#### LISTED RECORDS ####
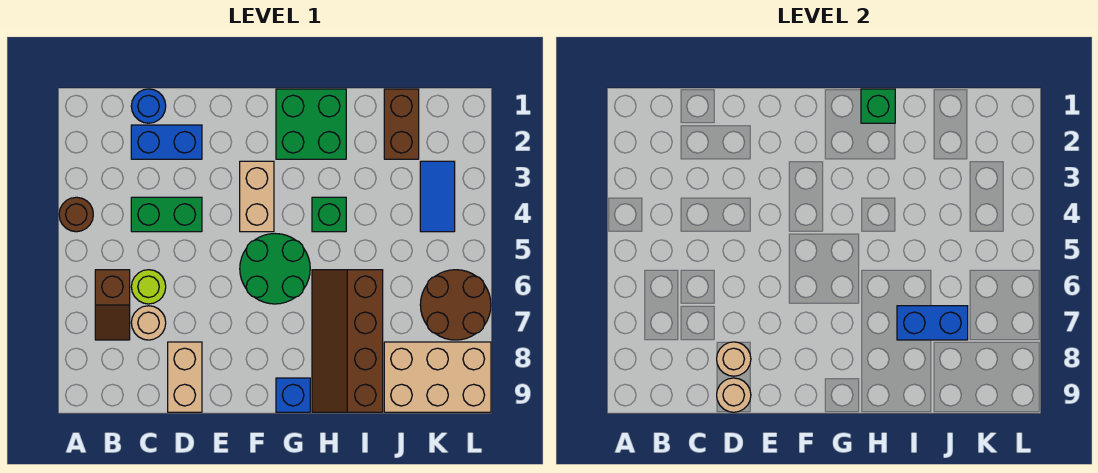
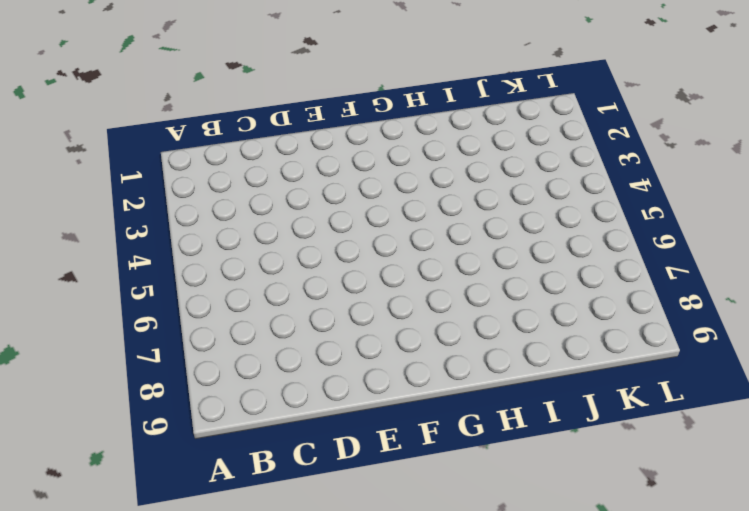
none -> brown 1x1 round brick [59,197,93,232]
none -> brown 1x2 slope [95,270,130,340]
none -> blue 1x1 round brick [131,89,166,123]

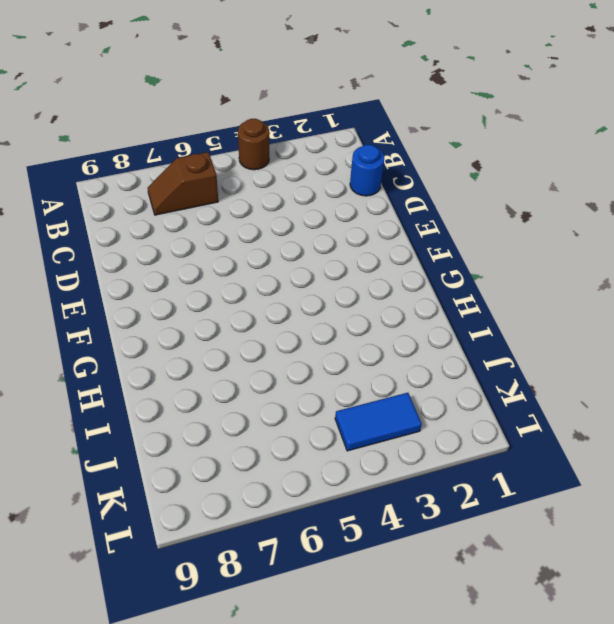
none -> blue 1x2 brick [131,125,202,159]
none -> green 1x2 brick [131,197,202,232]
none -> lime 1x1 round brick [131,270,166,304]

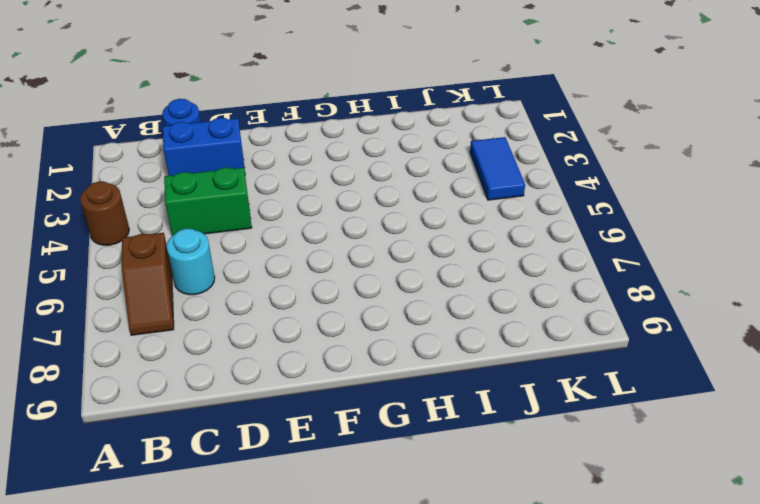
cyan 1x1 round brick [167,229,215,295] -> lime 1x1 round brick [131,270,166,304]
none -> tan 1x1 round brick [131,306,166,340]
none -> tan 1x2 brick [168,342,202,412]
none -> tan 1x2 brick [240,161,274,232]

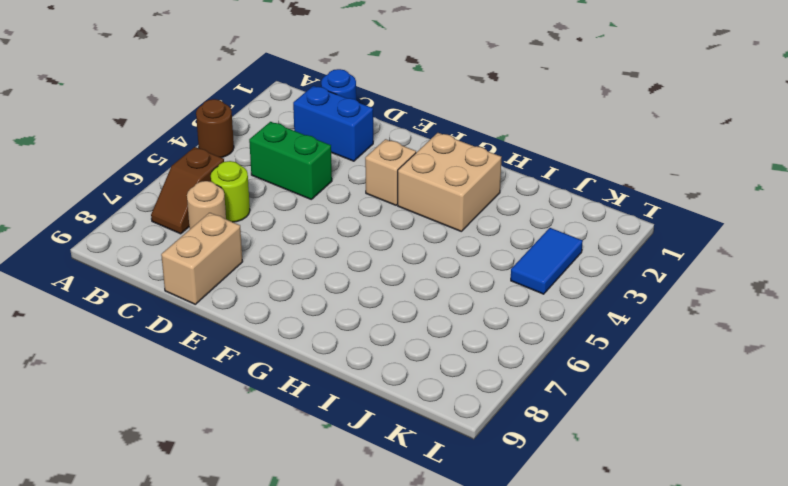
tan 1x1 brick [365,139,416,205] -> tan 1x2 brick [240,161,274,232]
tan 2x2 brick [398,133,501,231] -> green 2x2 brick [276,89,346,159]
none -> green 2x2 round brick [240,234,310,304]
none -> blue 1x1 brick [276,378,310,412]
none -> green 1x1 brick [312,197,346,232]

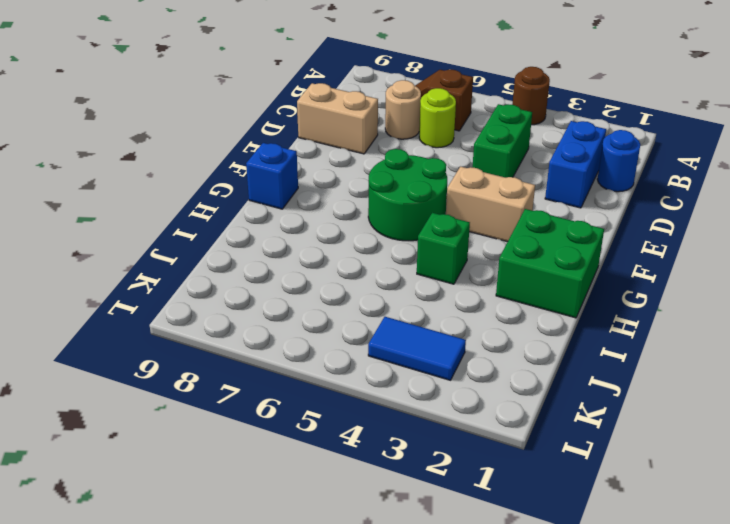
none -> brown 2x4 slope [312,270,383,412]
none -> brown 1x2 brick [384,89,419,159]
none -> tan 2x3 brick [384,342,491,412]

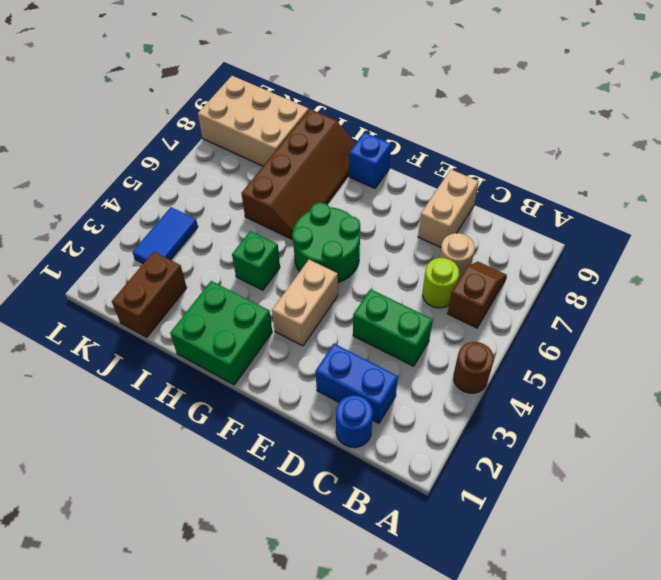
none -> brown 2x2 round brick [420,270,491,340]
none -> tan 1x1 round brick [717,342,751,376]
none -> tan 1x1 round brick [717,378,751,412]

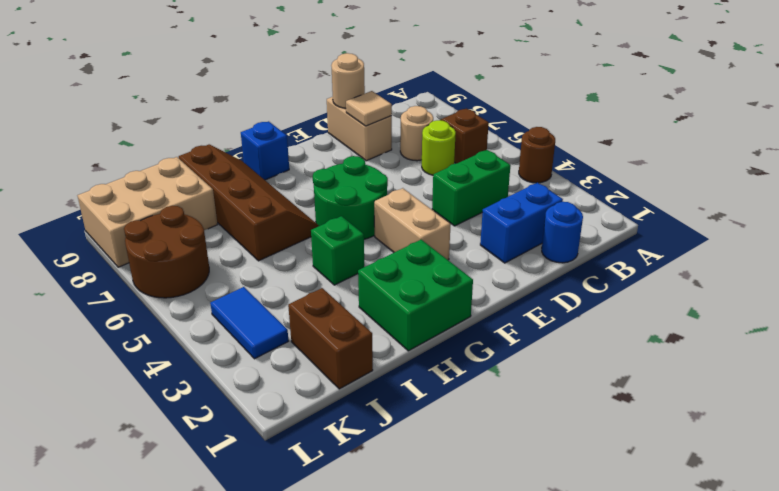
tan 1x1 tile [346,91,392,126] -> tan 1x1 round brick [717,342,751,376]
none -> green 1x1 brick [861,89,895,123]
none -> blue 1x2 brick [897,306,968,340]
####
YOUR ASSIGNMENT: Would you output all of the entries above exactly, keeping the pictures out?

ANSWER TO THIS PROBLEM:
none -> brown 1x1 round brick [59,197,93,232]
none -> brown 1x2 slope [95,270,130,340]
none -> blue 1x1 round brick [131,89,166,123]

none -> blue 1x2 brick [131,125,202,159]
none -> green 1x2 brick [131,197,202,232]
none -> lime 1x1 round brick [131,270,166,304]

cyan 1x1 round brick [167,229,215,295] -> lime 1x1 round brick [131,270,166,304]
none -> tan 1x1 round brick [131,306,166,340]
none -> tan 1x2 brick [168,342,202,412]
none -> tan 1x2 brick [240,161,274,232]

tan 1x1 brick [365,139,416,205] -> tan 1x2 brick [240,161,274,232]
tan 2x2 brick [398,133,501,231] -> green 2x2 brick [276,89,346,159]
none -> green 2x2 round brick [240,234,310,304]
none -> blue 1x1 brick [276,378,310,412]
none -> green 1x1 brick [312,197,346,232]

none -> brown 2x4 slope [312,270,383,412]
none -> brown 1x2 brick [384,89,419,159]
none -> tan 2x3 brick [384,342,491,412]

none -> brown 2x2 round brick [420,270,491,340]
none -> tan 1x1 round brick [717,342,751,376]
none -> tan 1x1 round brick [717,378,751,412]

tan 1x1 tile [346,91,392,126] -> tan 1x1 round brick [717,342,751,376]
none -> green 1x1 brick [861,89,895,123]
none -> blue 1x2 brick [897,306,968,340]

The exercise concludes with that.